___ EXERCISE DATA ___
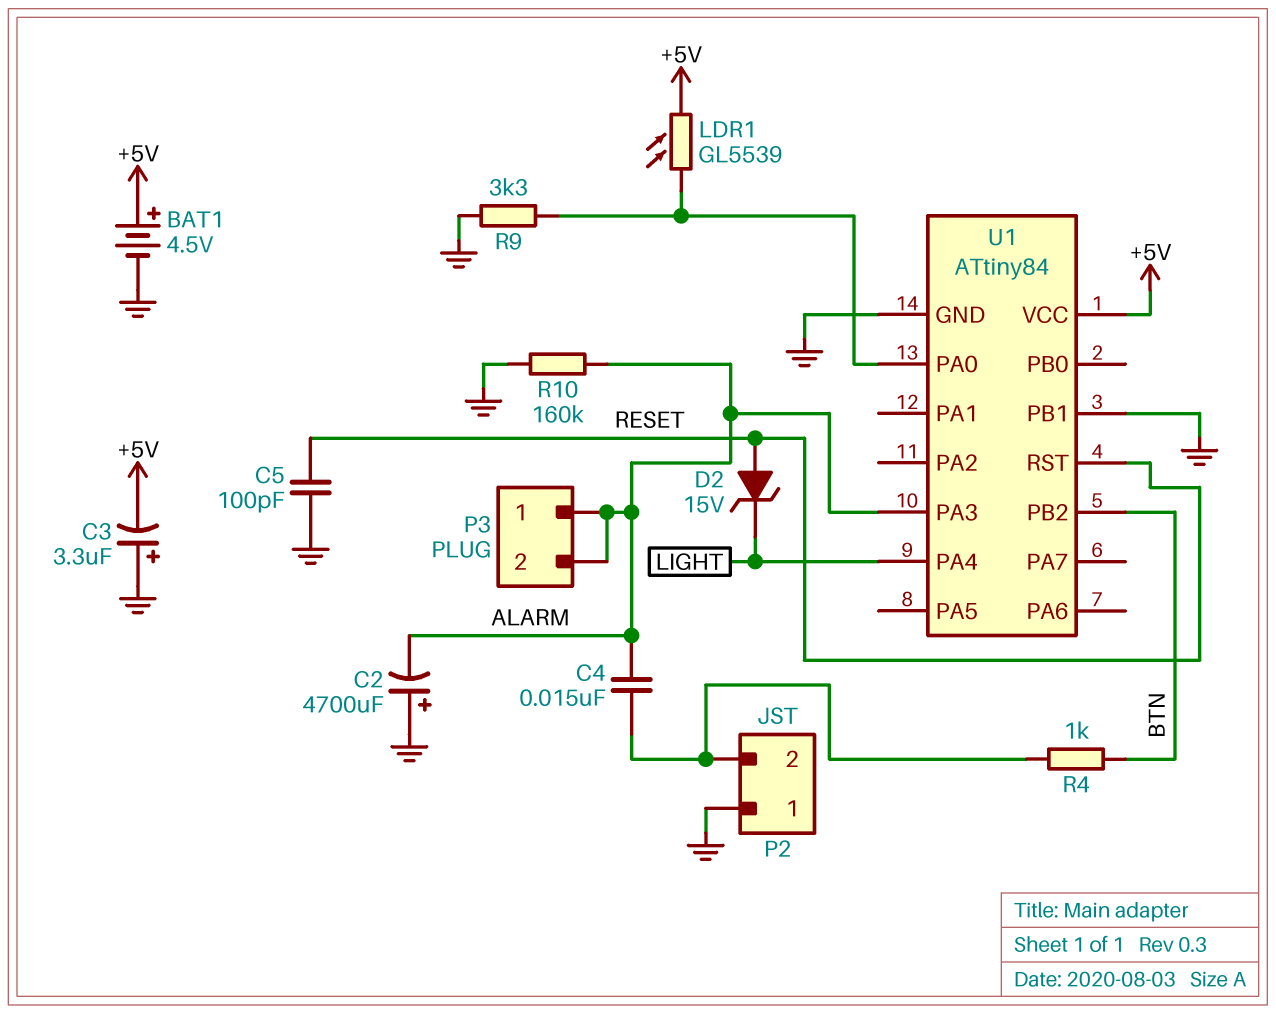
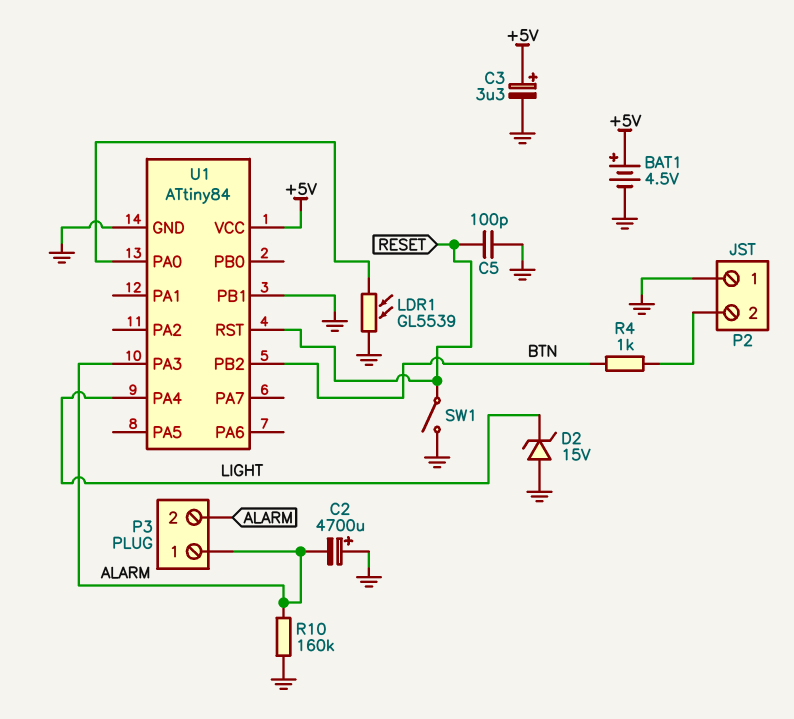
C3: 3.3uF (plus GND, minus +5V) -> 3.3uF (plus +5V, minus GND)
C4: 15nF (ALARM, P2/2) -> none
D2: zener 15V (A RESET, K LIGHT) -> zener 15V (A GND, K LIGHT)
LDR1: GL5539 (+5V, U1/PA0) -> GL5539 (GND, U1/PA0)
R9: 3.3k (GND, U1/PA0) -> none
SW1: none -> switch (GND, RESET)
___
◆ WORK REQUEST:
Look through the listing, and copy each line in which the string "RESET" turns up.

◆ ANSWER TO THIS PROBLEM:
D2: zener 15V (A RESET, K LIGHT) -> zener 15V (A GND, K LIGHT)
SW1: none -> switch (GND, RESET)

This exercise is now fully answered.